(Before-and-after object listings)
- Opening Delimiter -

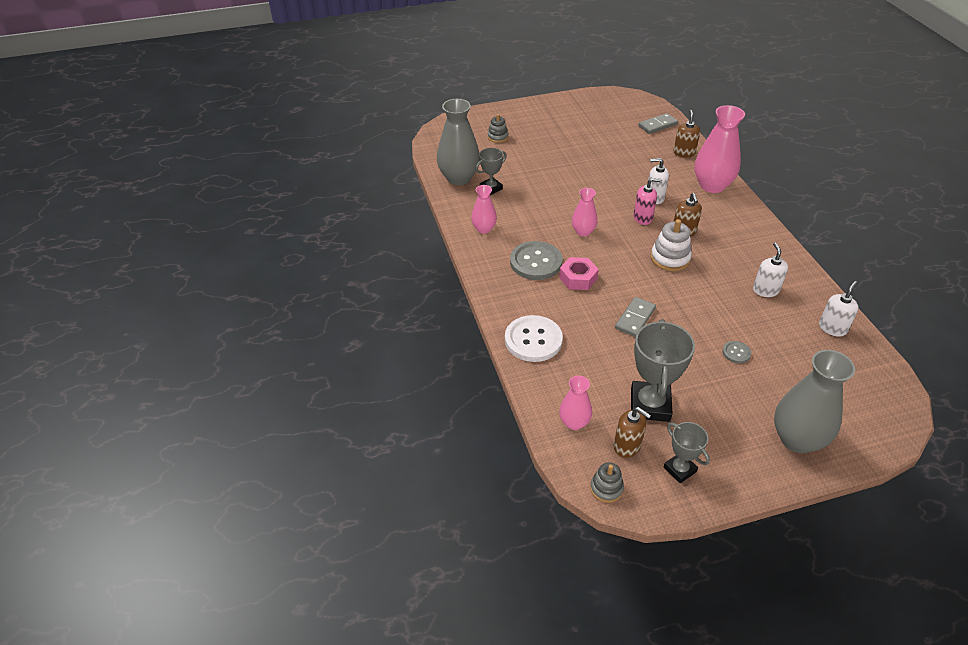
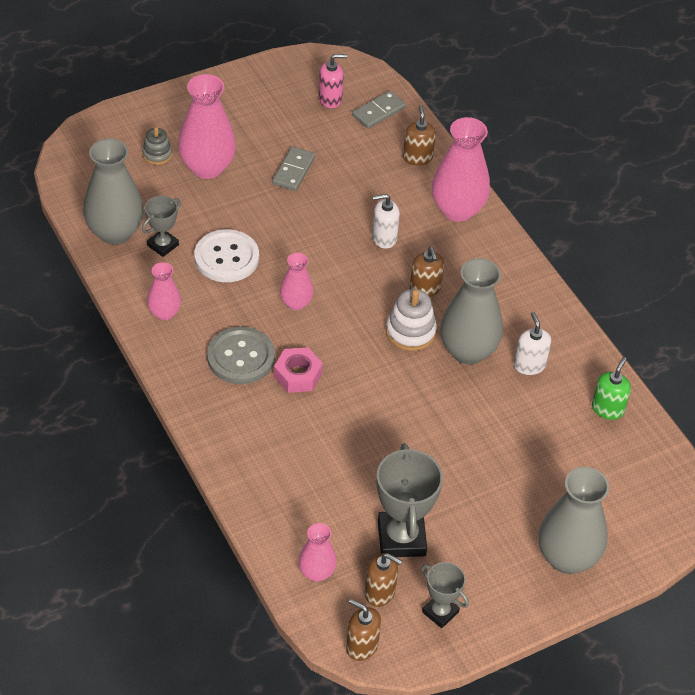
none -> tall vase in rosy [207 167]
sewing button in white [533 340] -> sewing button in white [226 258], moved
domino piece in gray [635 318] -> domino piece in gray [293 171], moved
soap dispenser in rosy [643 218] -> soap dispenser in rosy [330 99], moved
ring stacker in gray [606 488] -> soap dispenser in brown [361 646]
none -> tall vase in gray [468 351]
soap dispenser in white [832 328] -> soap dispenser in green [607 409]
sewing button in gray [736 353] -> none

- Closing Delimiter -

Print the records above exactly, minus pictures.

none -> tall vase in rosy [207 167]
sewing button in white [533 340] -> sewing button in white [226 258], moved
domino piece in gray [635 318] -> domino piece in gray [293 171], moved
soap dispenser in rosy [643 218] -> soap dispenser in rosy [330 99], moved
ring stacker in gray [606 488] -> soap dispenser in brown [361 646]
none -> tall vase in gray [468 351]
soap dispenser in white [832 328] -> soap dispenser in green [607 409]
sewing button in gray [736 353] -> none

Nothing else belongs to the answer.